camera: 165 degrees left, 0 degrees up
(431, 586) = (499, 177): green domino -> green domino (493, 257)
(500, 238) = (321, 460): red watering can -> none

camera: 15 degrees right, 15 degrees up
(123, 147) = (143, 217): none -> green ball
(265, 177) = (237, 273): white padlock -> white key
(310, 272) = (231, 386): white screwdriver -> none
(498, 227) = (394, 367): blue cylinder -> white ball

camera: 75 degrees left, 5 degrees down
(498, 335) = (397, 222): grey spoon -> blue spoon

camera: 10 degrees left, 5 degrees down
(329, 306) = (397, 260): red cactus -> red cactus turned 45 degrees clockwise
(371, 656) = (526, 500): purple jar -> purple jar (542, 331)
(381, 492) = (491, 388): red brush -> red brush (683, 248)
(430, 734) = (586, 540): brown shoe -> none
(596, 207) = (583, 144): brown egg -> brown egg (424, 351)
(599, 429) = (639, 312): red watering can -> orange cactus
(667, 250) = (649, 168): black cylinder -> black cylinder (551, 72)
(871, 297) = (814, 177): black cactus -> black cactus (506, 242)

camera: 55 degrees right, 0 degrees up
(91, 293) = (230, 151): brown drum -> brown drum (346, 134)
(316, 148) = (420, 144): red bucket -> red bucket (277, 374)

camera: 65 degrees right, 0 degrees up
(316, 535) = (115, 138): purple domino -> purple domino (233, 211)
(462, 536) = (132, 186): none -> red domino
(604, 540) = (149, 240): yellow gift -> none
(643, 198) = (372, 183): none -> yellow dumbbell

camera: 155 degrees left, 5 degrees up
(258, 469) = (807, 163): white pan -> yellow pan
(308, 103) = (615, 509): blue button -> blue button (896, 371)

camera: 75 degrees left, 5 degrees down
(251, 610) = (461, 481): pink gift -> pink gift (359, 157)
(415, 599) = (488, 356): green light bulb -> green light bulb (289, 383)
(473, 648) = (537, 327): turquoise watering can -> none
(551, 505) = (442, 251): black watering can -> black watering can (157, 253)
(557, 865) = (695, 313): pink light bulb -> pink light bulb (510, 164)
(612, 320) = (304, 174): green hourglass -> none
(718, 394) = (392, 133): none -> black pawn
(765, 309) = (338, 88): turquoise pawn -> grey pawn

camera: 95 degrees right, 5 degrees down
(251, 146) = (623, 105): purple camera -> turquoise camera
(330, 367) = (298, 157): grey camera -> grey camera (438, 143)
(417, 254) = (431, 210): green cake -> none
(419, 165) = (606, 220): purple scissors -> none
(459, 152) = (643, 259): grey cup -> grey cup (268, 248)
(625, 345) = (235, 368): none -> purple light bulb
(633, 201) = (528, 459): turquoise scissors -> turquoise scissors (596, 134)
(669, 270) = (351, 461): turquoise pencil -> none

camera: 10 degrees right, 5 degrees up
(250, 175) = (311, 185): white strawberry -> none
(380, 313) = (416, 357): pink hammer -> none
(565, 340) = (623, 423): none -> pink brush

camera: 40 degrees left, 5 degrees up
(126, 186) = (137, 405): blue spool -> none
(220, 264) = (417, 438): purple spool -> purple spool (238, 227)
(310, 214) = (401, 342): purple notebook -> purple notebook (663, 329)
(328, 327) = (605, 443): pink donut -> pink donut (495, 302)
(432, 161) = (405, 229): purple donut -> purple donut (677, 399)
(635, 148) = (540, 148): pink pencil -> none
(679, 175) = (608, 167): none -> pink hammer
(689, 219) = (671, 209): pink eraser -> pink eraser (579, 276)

##############################

## What is needed
Starting with the first entry and ending with the last, give all of them again unchanged.

## Expected answer
camera: 165 degrees left, 0 degrees up
(431, 586) = (499, 177): green domino -> green domino (493, 257)
(500, 238) = (321, 460): red watering can -> none

camera: 15 degrees right, 15 degrees up
(123, 147) = (143, 217): none -> green ball
(265, 177) = (237, 273): white padlock -> white key
(310, 272) = (231, 386): white screwdriver -> none
(498, 227) = (394, 367): blue cylinder -> white ball

camera: 75 degrees left, 5 degrees down
(498, 335) = (397, 222): grey spoon -> blue spoon

camera: 10 degrees left, 5 degrees down
(329, 306) = (397, 260): red cactus -> red cactus turned 45 degrees clockwise
(371, 656) = (526, 500): purple jar -> purple jar (542, 331)
(381, 492) = (491, 388): red brush -> red brush (683, 248)
(430, 734) = (586, 540): brown shoe -> none
(596, 207) = (583, 144): brown egg -> brown egg (424, 351)
(599, 429) = (639, 312): red watering can -> orange cactus
(667, 250) = (649, 168): black cylinder -> black cylinder (551, 72)
(871, 297) = (814, 177): black cactus -> black cactus (506, 242)

camera: 55 degrees right, 0 degrees up
(91, 293) = (230, 151): brown drum -> brown drum (346, 134)
(316, 148) = (420, 144): red bucket -> red bucket (277, 374)

camera: 65 degrees right, 0 degrees up
(316, 535) = (115, 138): purple domino -> purple domino (233, 211)
(462, 536) = (132, 186): none -> red domino
(604, 540) = (149, 240): yellow gift -> none
(643, 198) = (372, 183): none -> yellow dumbbell

camera: 155 degrees left, 5 degrees up
(258, 469) = (807, 163): white pan -> yellow pan
(308, 103) = (615, 509): blue button -> blue button (896, 371)

camera: 75 degrees left, 5 degrees down
(251, 610) = (461, 481): pink gift -> pink gift (359, 157)
(415, 599) = (488, 356): green light bulb -> green light bulb (289, 383)
(473, 648) = (537, 327): turquoise watering can -> none
(551, 505) = (442, 251): black watering can -> black watering can (157, 253)
(557, 865) = (695, 313): pink light bulb -> pink light bulb (510, 164)
(612, 320) = (304, 174): green hourglass -> none
(718, 394) = (392, 133): none -> black pawn
(765, 309) = (338, 88): turquoise pawn -> grey pawn

camera: 95 degrees right, 5 degrees down
(251, 146) = (623, 105): purple camera -> turquoise camera
(330, 367) = (298, 157): grey camera -> grey camera (438, 143)
(417, 254) = (431, 210): green cake -> none
(419, 165) = (606, 220): purple scissors -> none
(459, 152) = (643, 259): grey cup -> grey cup (268, 248)
(625, 345) = (235, 368): none -> purple light bulb
(633, 201) = (528, 459): turquoise scissors -> turquoise scissors (596, 134)
(669, 270) = (351, 461): turquoise pencil -> none

camera: 10 degrees right, 5 degrees up
(250, 175) = (311, 185): white strawberry -> none
(380, 313) = (416, 357): pink hammer -> none
(565, 340) = (623, 423): none -> pink brush

camera: 40 degrees left, 5 degrees up
(126, 186) = (137, 405): blue spool -> none
(220, 264) = (417, 438): purple spool -> purple spool (238, 227)
(310, 214) = (401, 342): purple notebook -> purple notebook (663, 329)
(328, 327) = (605, 443): pink donut -> pink donut (495, 302)
(432, 161) = (405, 229): purple donut -> purple donut (677, 399)
(635, 148) = (540, 148): pink pencil -> none
(679, 175) = (608, 167): none -> pink hammer
(689, 219) = (671, 209): pink eraser -> pink eraser (579, 276)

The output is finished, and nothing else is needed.